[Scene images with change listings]
[Start of section]
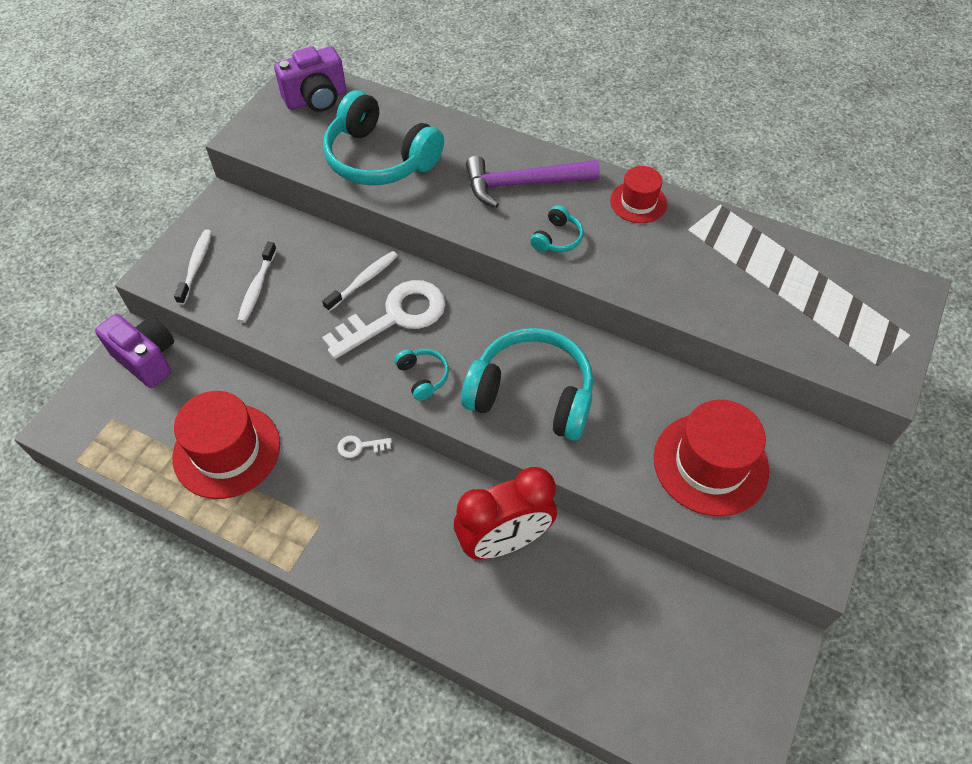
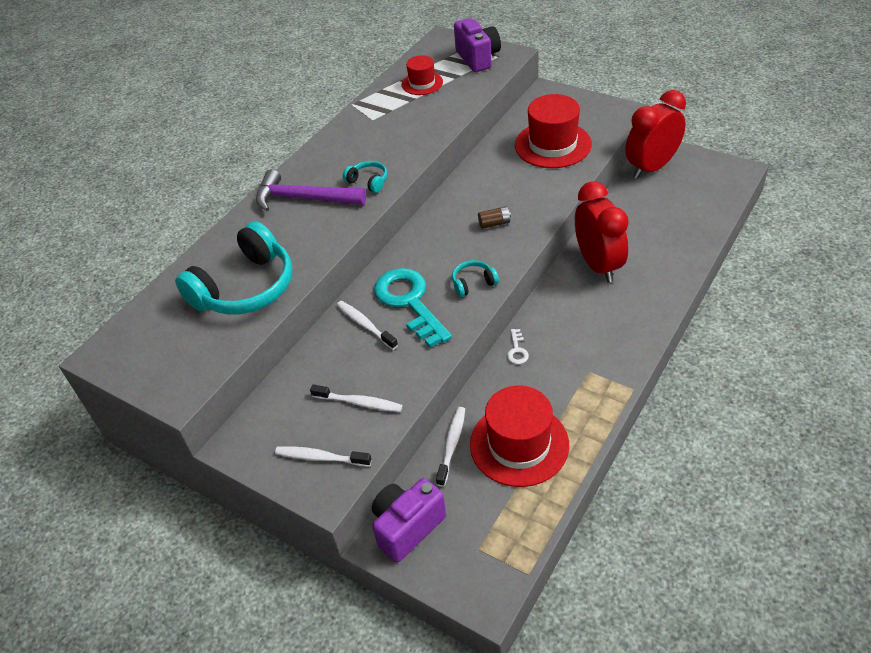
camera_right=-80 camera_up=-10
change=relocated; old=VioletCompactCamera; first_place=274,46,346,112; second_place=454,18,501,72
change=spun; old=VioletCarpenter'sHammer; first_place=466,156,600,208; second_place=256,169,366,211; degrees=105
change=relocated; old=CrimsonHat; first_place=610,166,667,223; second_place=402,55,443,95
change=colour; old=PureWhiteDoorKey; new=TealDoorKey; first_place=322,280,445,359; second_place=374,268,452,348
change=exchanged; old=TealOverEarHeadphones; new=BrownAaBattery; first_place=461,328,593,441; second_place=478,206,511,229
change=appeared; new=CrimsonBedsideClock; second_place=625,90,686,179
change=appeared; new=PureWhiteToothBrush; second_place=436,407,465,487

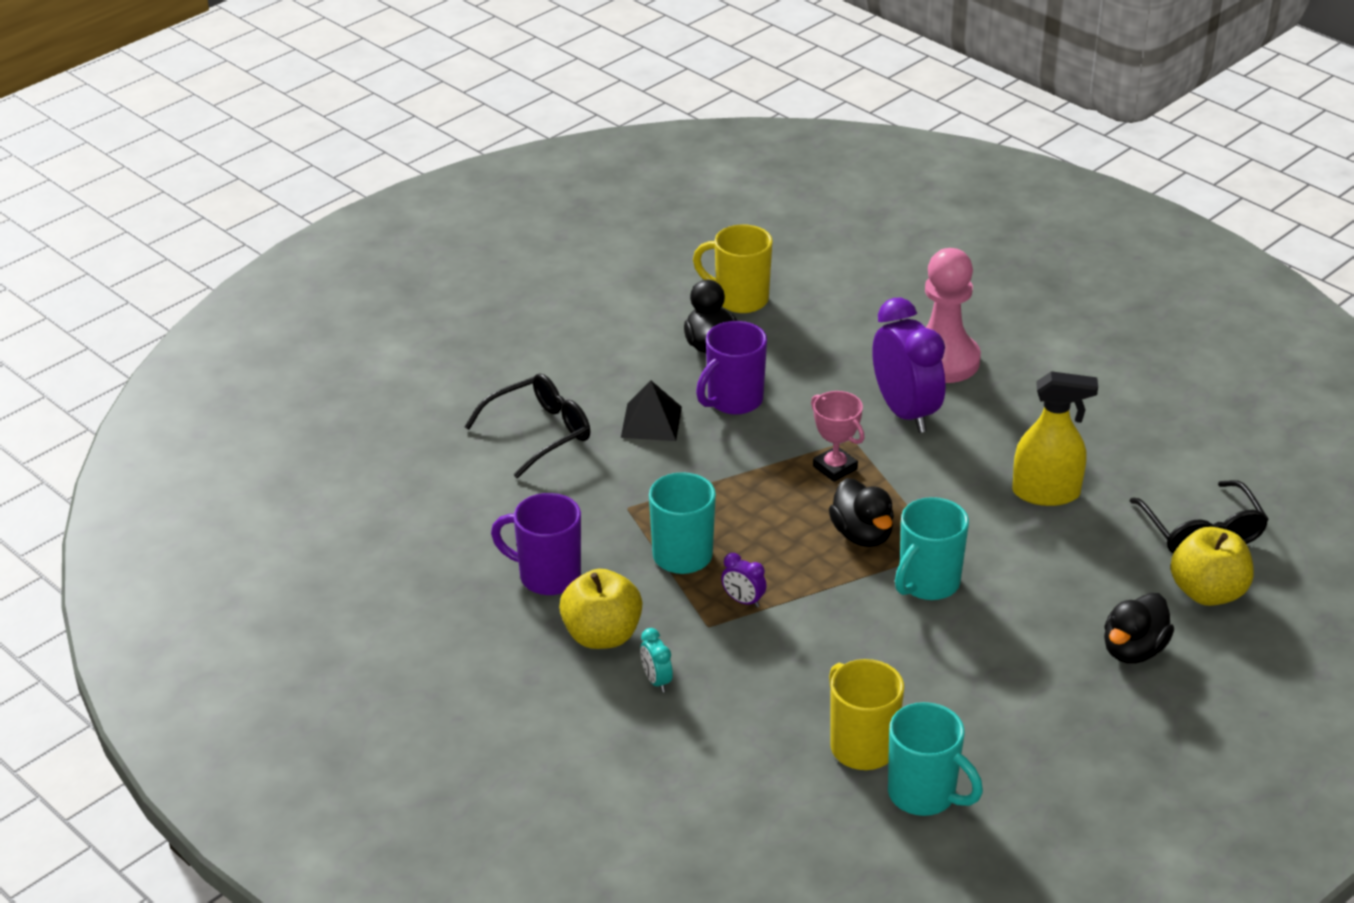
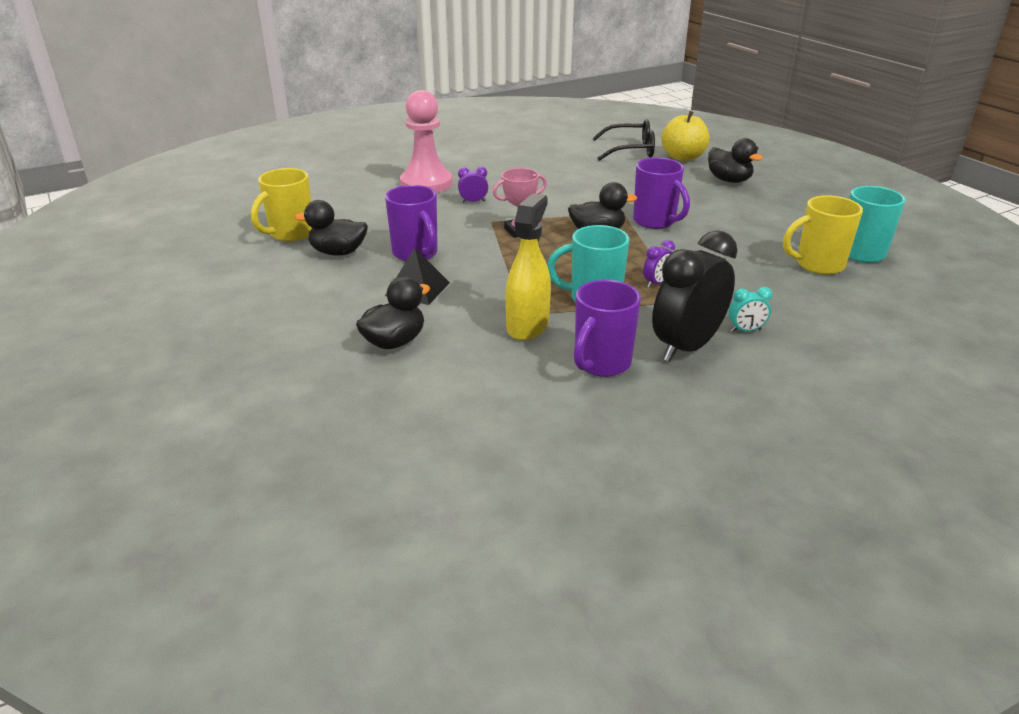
camera_right=-75 camera_up=-5
change=size; old=VioletBedsideClock; first_place=872,298,945,433; second_place=458,167,488,203; factor=0.42
change=relocated; old=YellowSprayBottle; first_place=1012,371,1098,506; second_place=505,193,551,341
change=exchanged; old=BlackSpectacles; new=BlackRubberDuck; first_place=465,373,591,478; second_place=356,276,430,349
change=colour; old=TealTeaMug; new=VioletTeaMug; first_place=895,497,969,600; second_place=633,158,690,229
change=exchanged; old=YellowAppleFruit; new=BlackBedsideClock; first_place=559,569,642,649; second_place=652,230,738,362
[End of section]
From the first line to the last, set down the data exactly, without the pictures.

**Answer space**
camera_right=-80 camera_up=-10
change=relocated; old=VioletCompactCamera; first_place=274,46,346,112; second_place=454,18,501,72
change=spun; old=VioletCarpenter'sHammer; first_place=466,156,600,208; second_place=256,169,366,211; degrees=105
change=relocated; old=CrimsonHat; first_place=610,166,667,223; second_place=402,55,443,95
change=colour; old=PureWhiteDoorKey; new=TealDoorKey; first_place=322,280,445,359; second_place=374,268,452,348
change=exchanged; old=TealOverEarHeadphones; new=BrownAaBattery; first_place=461,328,593,441; second_place=478,206,511,229
change=appeared; new=CrimsonBedsideClock; second_place=625,90,686,179
change=appeared; new=PureWhiteToothBrush; second_place=436,407,465,487

camera_right=-75 camera_up=-5
change=size; old=VioletBedsideClock; first_place=872,298,945,433; second_place=458,167,488,203; factor=0.42
change=relocated; old=YellowSprayBottle; first_place=1012,371,1098,506; second_place=505,193,551,341
change=exchanged; old=BlackSpectacles; new=BlackRubberDuck; first_place=465,373,591,478; second_place=356,276,430,349
change=colour; old=TealTeaMug; new=VioletTeaMug; first_place=895,497,969,600; second_place=633,158,690,229
change=exchanged; old=YellowAppleFruit; new=BlackBedsideClock; first_place=559,569,642,649; second_place=652,230,738,362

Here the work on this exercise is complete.